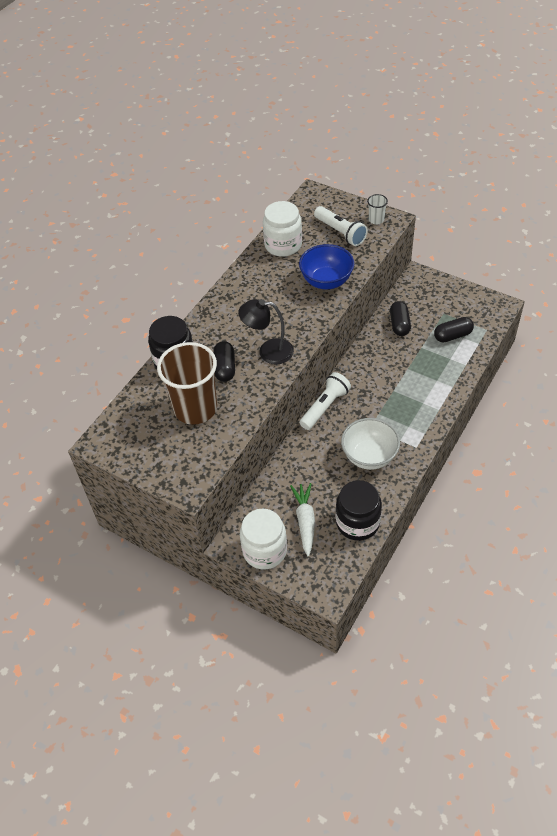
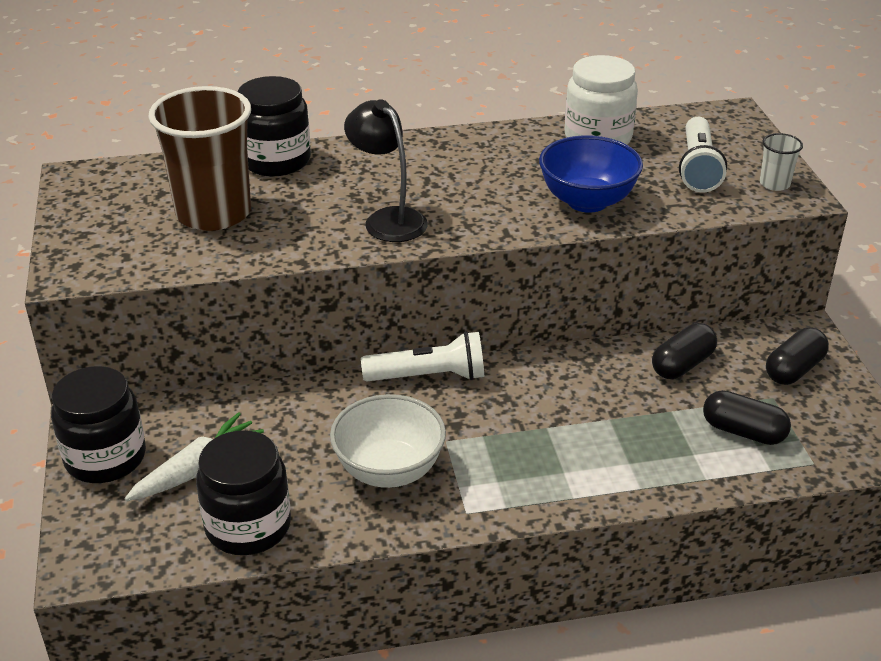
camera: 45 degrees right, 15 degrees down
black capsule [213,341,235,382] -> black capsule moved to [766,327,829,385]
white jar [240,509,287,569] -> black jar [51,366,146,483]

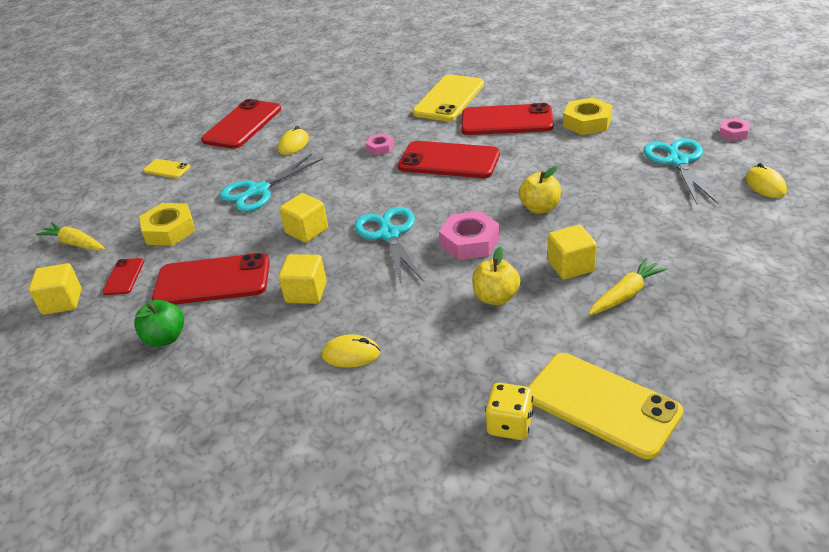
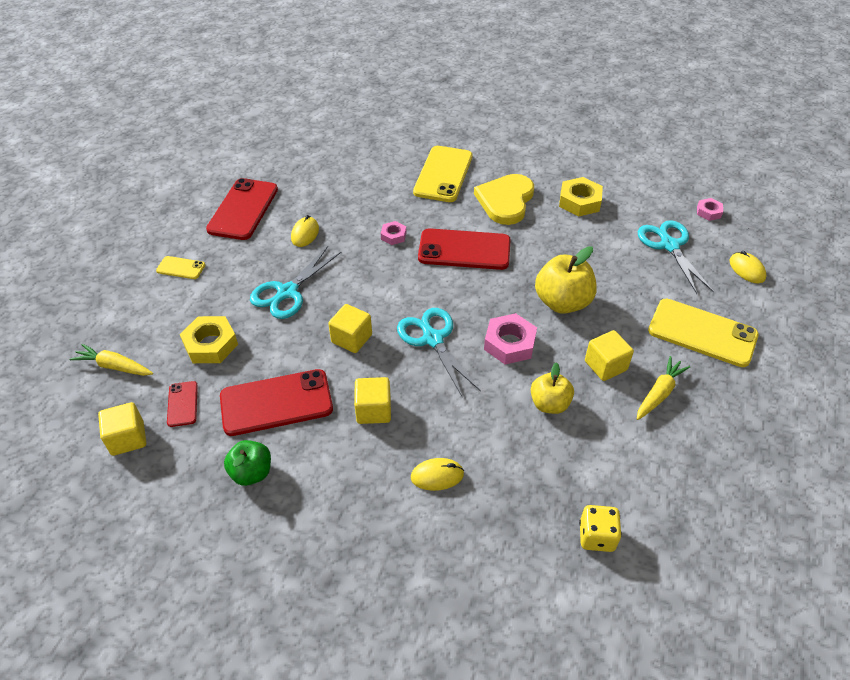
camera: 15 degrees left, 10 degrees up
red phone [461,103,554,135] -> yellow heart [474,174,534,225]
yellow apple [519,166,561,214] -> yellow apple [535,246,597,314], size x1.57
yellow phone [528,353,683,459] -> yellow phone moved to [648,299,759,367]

--------------------------------------------------

- TASK ITEM
All lines from the one with "red phone [461,103,554,135]" through the end of the material above are to be printed exactly, and only those.

- TASK SOLUTION
red phone [461,103,554,135] -> yellow heart [474,174,534,225]
yellow apple [519,166,561,214] -> yellow apple [535,246,597,314], size x1.57
yellow phone [528,353,683,459] -> yellow phone moved to [648,299,759,367]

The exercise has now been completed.